→ **WORK REQUEST**: Could you restate, exactly and with nothing added, the lines from the start of the data through the line that holds "now: yellow goblet", leaving the pictures out?

START MATERIAL SUPPLIED

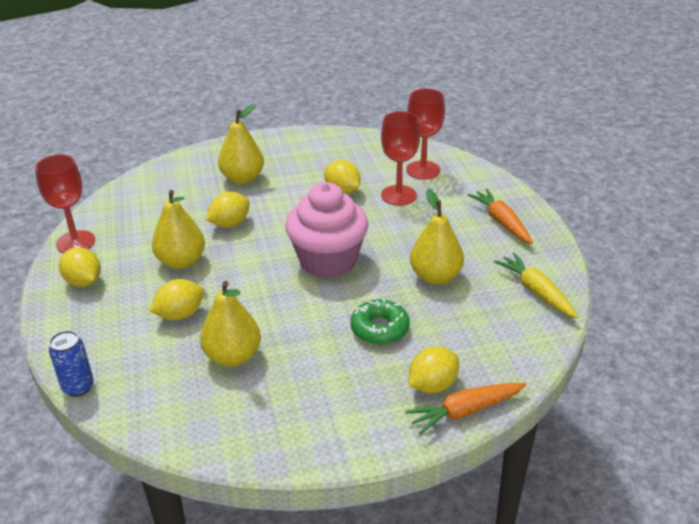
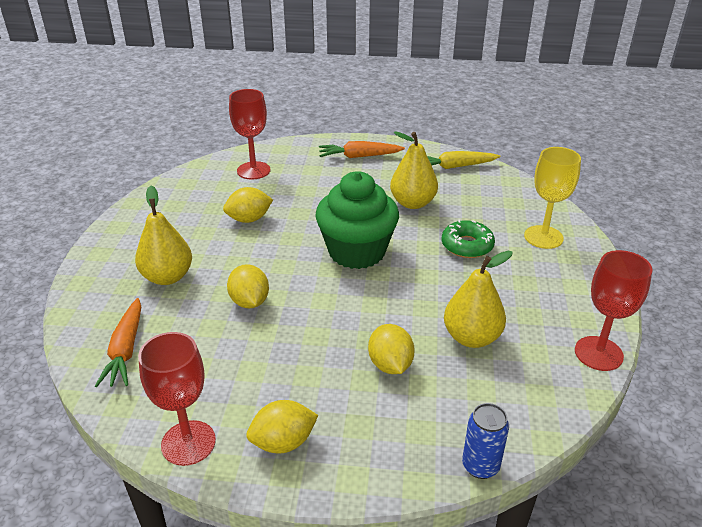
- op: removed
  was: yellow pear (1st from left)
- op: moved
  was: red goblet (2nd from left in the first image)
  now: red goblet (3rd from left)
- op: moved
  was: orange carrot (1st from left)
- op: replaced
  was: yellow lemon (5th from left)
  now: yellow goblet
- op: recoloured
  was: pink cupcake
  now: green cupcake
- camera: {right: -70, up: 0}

END MATERIAL SUPPLIED

→ **TASK ANSWER**:
- op: removed
  was: yellow pear (1st from left)
- op: moved
  was: red goblet (2nd from left in the first image)
  now: red goblet (3rd from left)
- op: moved
  was: orange carrot (1st from left)
- op: replaced
  was: yellow lemon (5th from left)
  now: yellow goblet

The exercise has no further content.